Start of Material provided

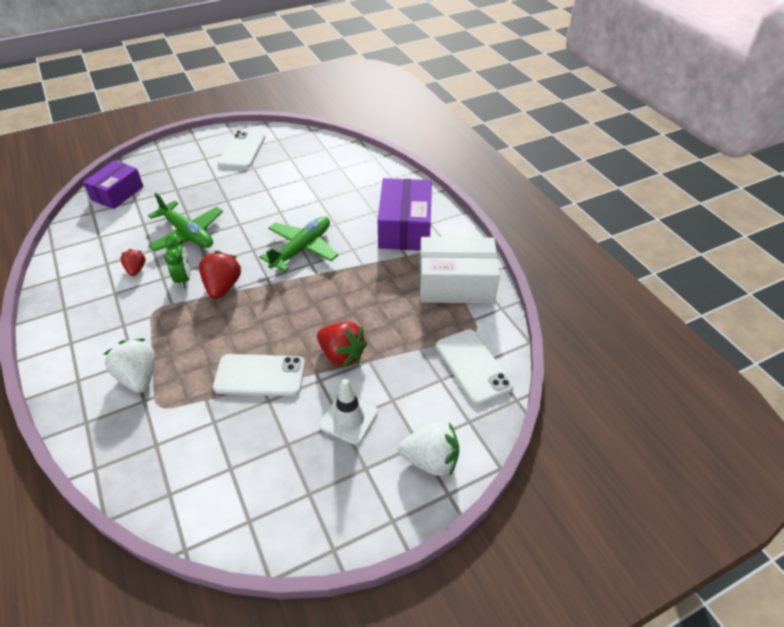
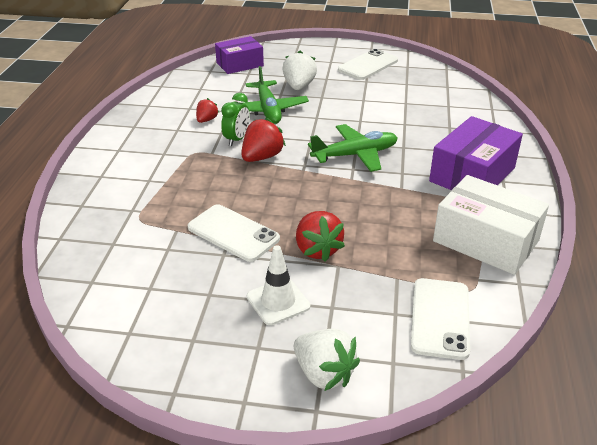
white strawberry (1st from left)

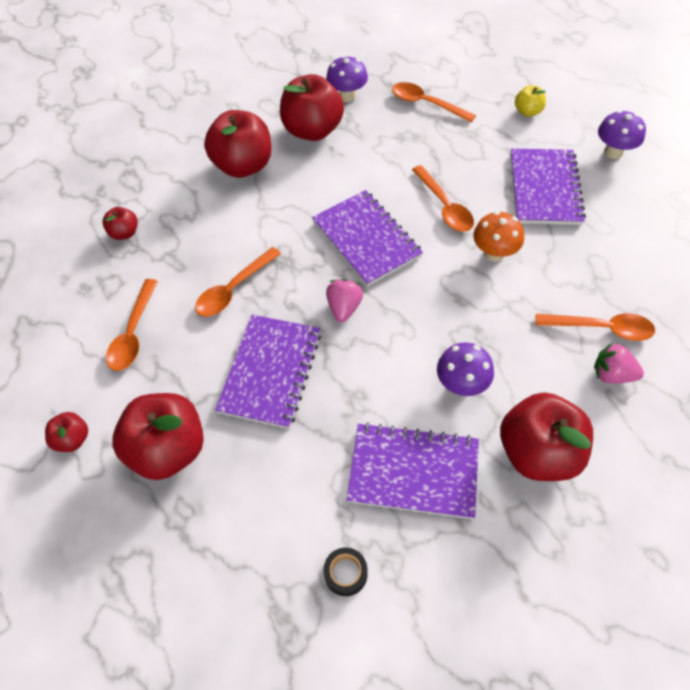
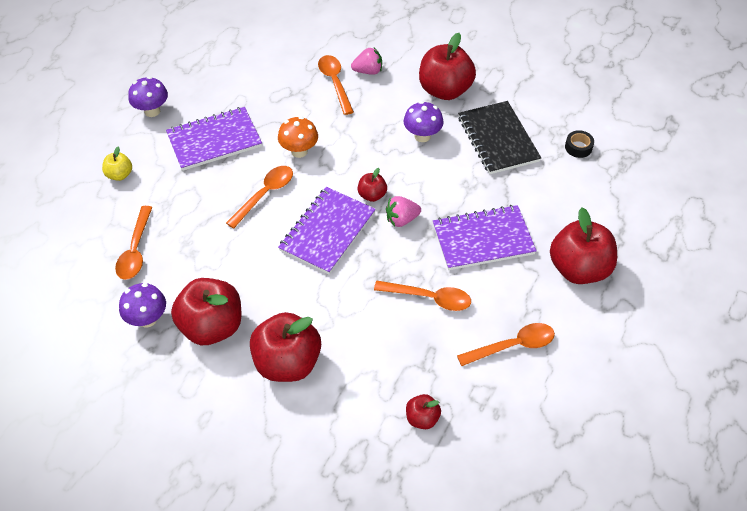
scarlet toy apple (3rd from left)
black notebook
rosy strawberry (1st from left)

End of Material provided

* Work required *
Reproduce each line of the material in which the string "strawberry" occurs.

* Solved problem *
white strawberry (1st from left)
rosy strawberry (1st from left)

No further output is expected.